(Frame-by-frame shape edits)
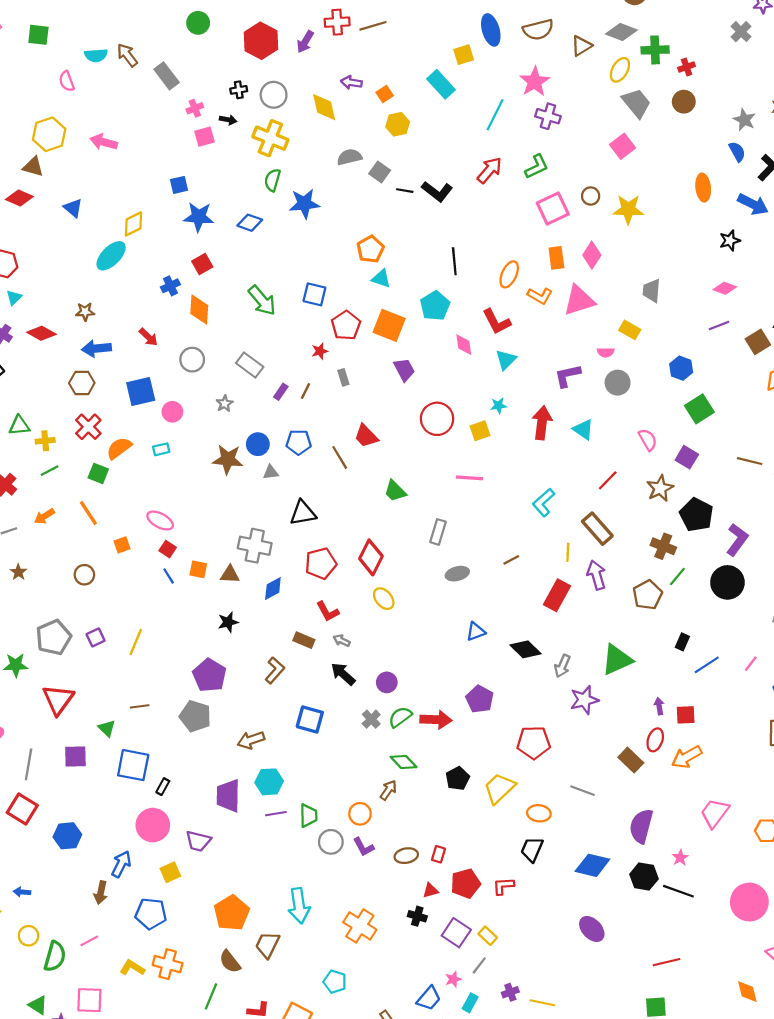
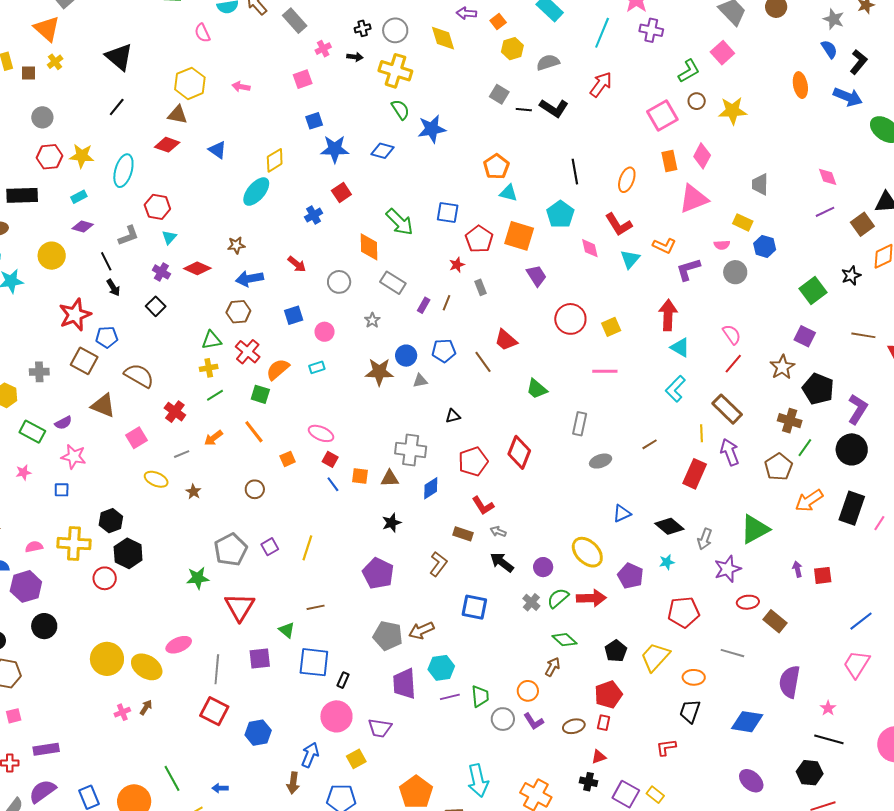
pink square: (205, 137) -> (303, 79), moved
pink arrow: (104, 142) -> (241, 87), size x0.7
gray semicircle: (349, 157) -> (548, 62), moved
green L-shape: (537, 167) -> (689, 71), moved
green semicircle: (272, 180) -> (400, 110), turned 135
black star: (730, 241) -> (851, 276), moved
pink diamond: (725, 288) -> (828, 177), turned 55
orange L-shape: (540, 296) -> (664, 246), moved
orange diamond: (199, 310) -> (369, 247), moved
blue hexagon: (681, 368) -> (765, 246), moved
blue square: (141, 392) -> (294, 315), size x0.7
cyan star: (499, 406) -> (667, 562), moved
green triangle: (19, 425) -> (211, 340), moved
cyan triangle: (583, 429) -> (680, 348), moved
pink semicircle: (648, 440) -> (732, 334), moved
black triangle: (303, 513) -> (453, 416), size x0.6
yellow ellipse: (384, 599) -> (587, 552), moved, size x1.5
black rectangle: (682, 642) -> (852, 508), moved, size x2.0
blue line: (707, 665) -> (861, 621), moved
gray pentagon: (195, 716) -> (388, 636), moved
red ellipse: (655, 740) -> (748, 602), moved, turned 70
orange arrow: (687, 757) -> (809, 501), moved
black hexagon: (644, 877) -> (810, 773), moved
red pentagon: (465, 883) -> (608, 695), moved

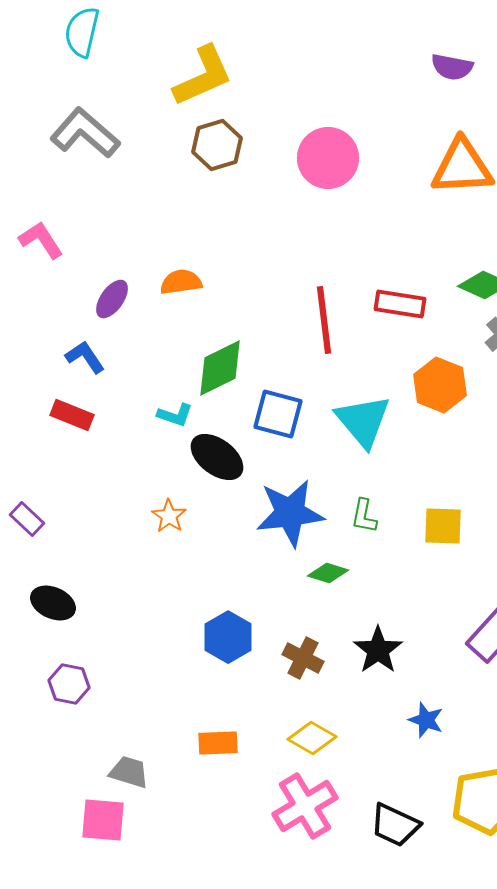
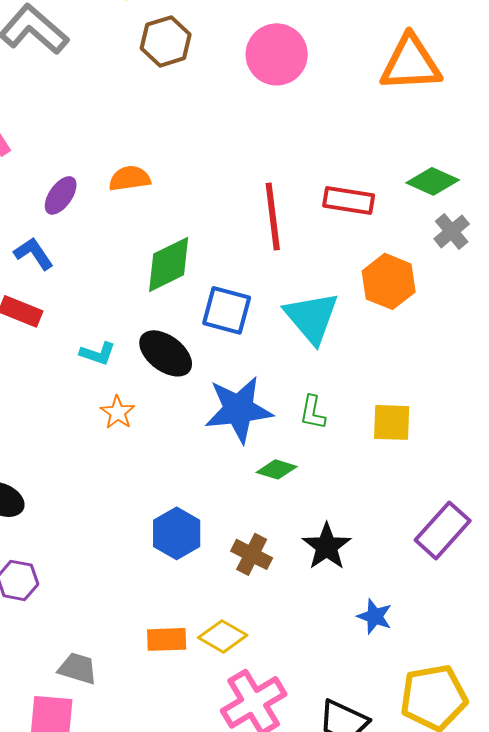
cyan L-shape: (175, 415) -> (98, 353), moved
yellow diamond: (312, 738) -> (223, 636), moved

**Exercise instructions**
Copy the records above exactly, omitting every picture.

**Response box**
pink square: (205, 137) -> (303, 79), moved
pink arrow: (104, 142) -> (241, 87), size x0.7
gray semicircle: (349, 157) -> (548, 62), moved
green L-shape: (537, 167) -> (689, 71), moved
green semicircle: (272, 180) -> (400, 110), turned 135
black star: (730, 241) -> (851, 276), moved
pink diamond: (725, 288) -> (828, 177), turned 55
orange L-shape: (540, 296) -> (664, 246), moved
orange diamond: (199, 310) -> (369, 247), moved
blue hexagon: (681, 368) -> (765, 246), moved
blue square: (141, 392) -> (294, 315), size x0.7
cyan star: (499, 406) -> (667, 562), moved
green triangle: (19, 425) -> (211, 340), moved
cyan triangle: (583, 429) -> (680, 348), moved
pink semicircle: (648, 440) -> (732, 334), moved
black triangle: (303, 513) -> (453, 416), size x0.6
yellow ellipse: (384, 599) -> (587, 552), moved, size x1.5
black rectangle: (682, 642) -> (852, 508), moved, size x2.0
blue line: (707, 665) -> (861, 621), moved
gray pentagon: (195, 716) -> (388, 636), moved
red ellipse: (655, 740) -> (748, 602), moved, turned 70
orange arrow: (687, 757) -> (809, 501), moved
black hexagon: (644, 877) -> (810, 773), moved
red pentagon: (465, 883) -> (608, 695), moved

cyan L-shape: (175, 415) -> (98, 353), moved
yellow diamond: (312, 738) -> (223, 636), moved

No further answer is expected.